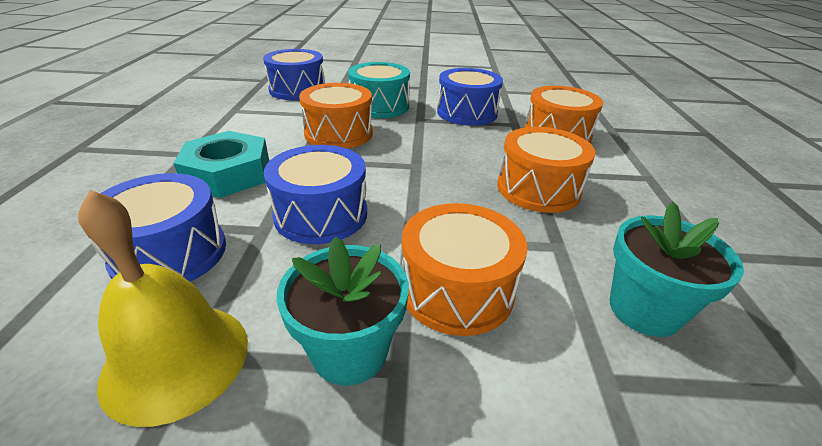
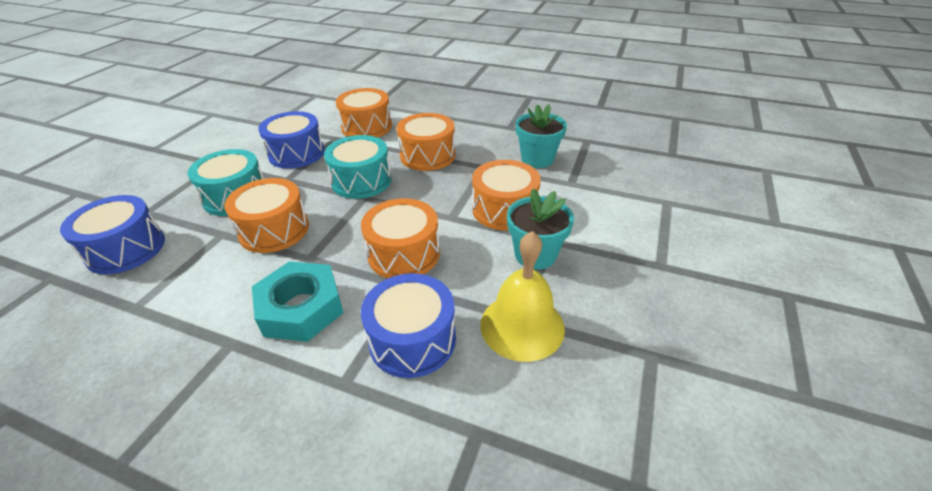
camera: 70 degrees left, 5 degrees up
(321, 214) = (404, 254): blue drum -> orange drum
(445, 157) = (361, 181): none -> turquoise drum

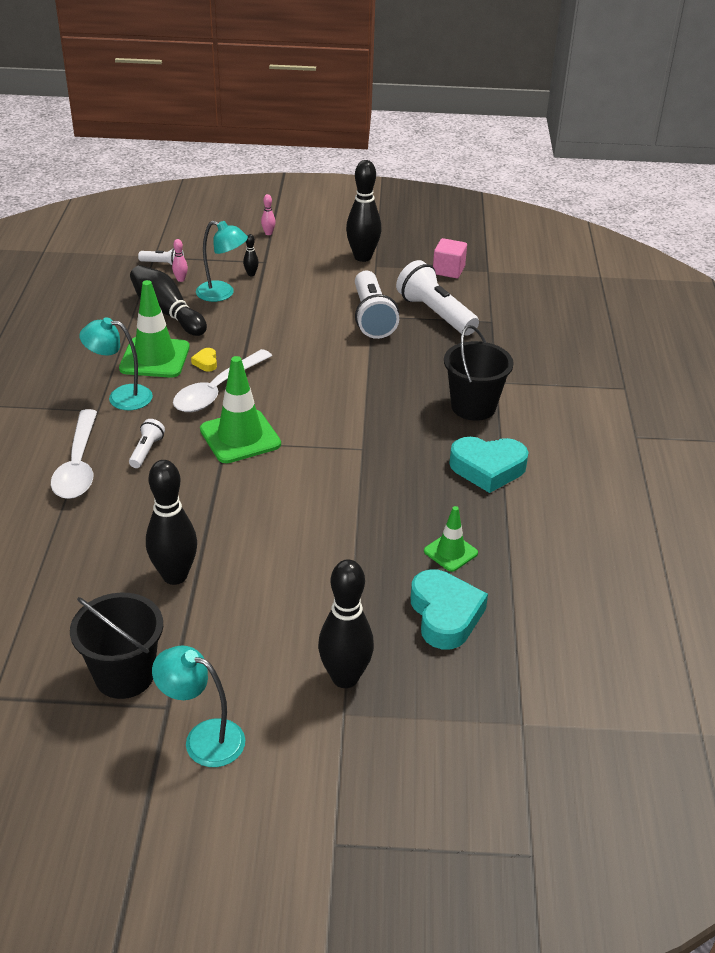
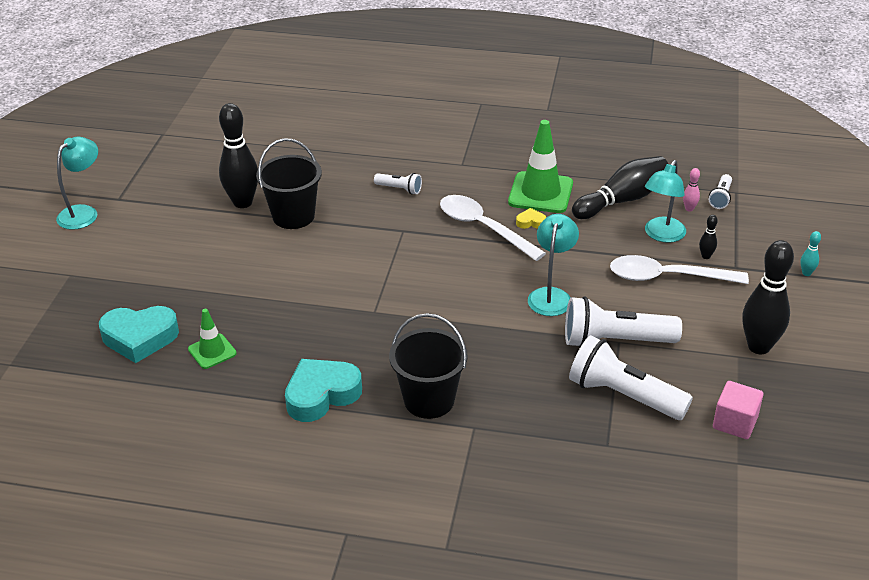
camera: 100 degrees right, 0 degrees up
(78, 465) = (388, 157): white spoon -> white spoon (667, 277)
(121, 397) = (480, 175): turquoise lamp -> turquoise lamp (551, 295)
(124, 675) = (155, 181): black bucket -> black bucket (293, 216)
(240, 437) = (408, 239): green traffic cone -> none
(268, 233) = (806, 273): pink bowling pin -> turquoise bowling pin
(345, 678) = (102, 278): black bowling pin -> none
(435, 314) = (624, 395): white flashlight -> white flashlight turned 120 degrees counterclockwise
(487, 468) = (321, 395): turquoise heart -> turquoise heart turned 45 degrees clockwise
○ ○ ○ ○
Line for line, output the entries above from the line with "(445, 157) = (361, 181): none" to the line with "(240, 437) = (408, 239): green", both included, and nothing more. Skip pictures.

__EXERCISE SOLUTION__
(445, 157) = (361, 181): none -> turquoise drum

camera: 100 degrees right, 0 degrees up
(78, 465) = (388, 157): white spoon -> white spoon (667, 277)
(121, 397) = (480, 175): turquoise lamp -> turquoise lamp (551, 295)
(124, 675) = (155, 181): black bucket -> black bucket (293, 216)
(240, 437) = (408, 239): green traffic cone -> none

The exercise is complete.